WORK REQUEST: Give the data again exactly as it appears, excluding any pictures.

EXERCISE DATA:
########

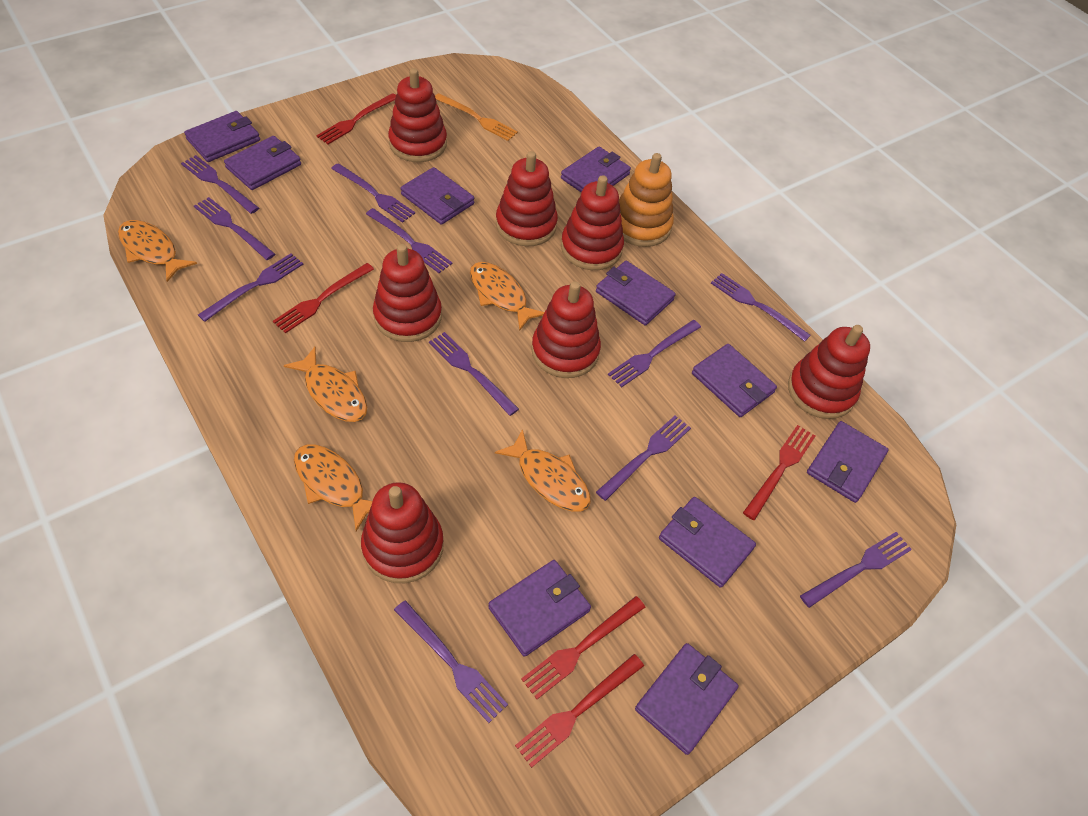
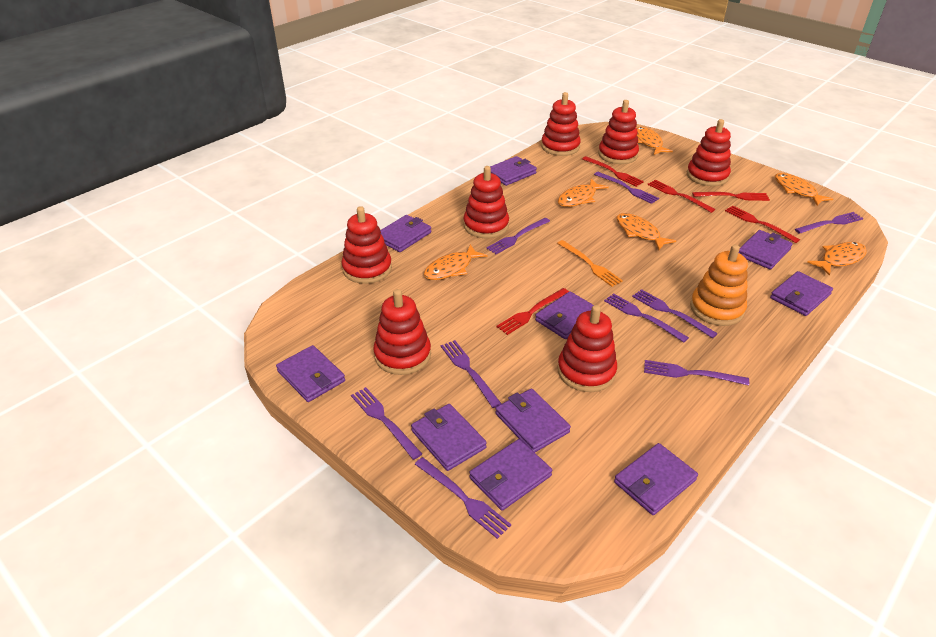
orange fish: 5 -> 6
purple fork: 11 -> 9

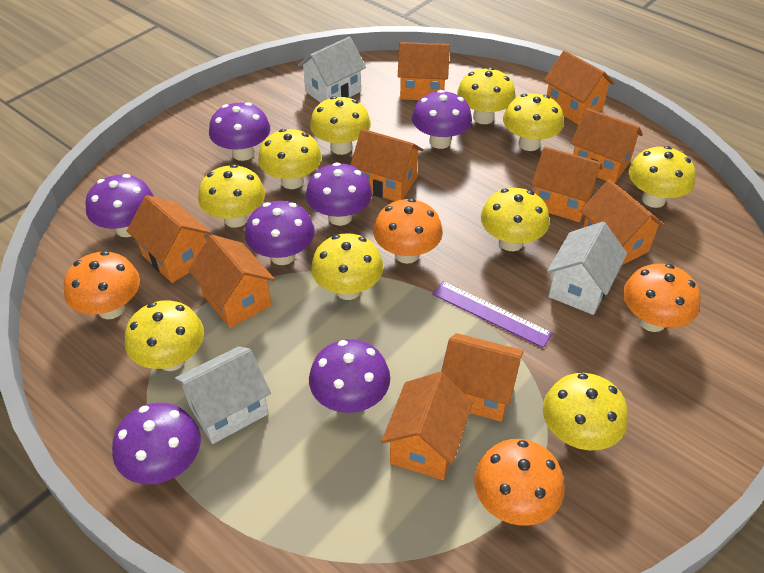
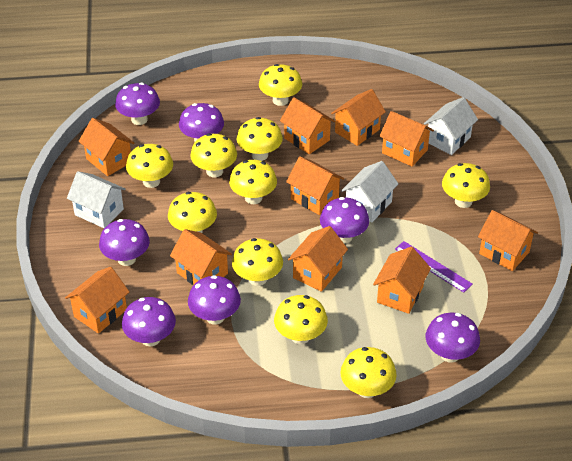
orange mushroom: 4 -> 0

########

RESULT:
orange fish: 5 -> 6
purple fork: 11 -> 9

orange mushroom: 4 -> 0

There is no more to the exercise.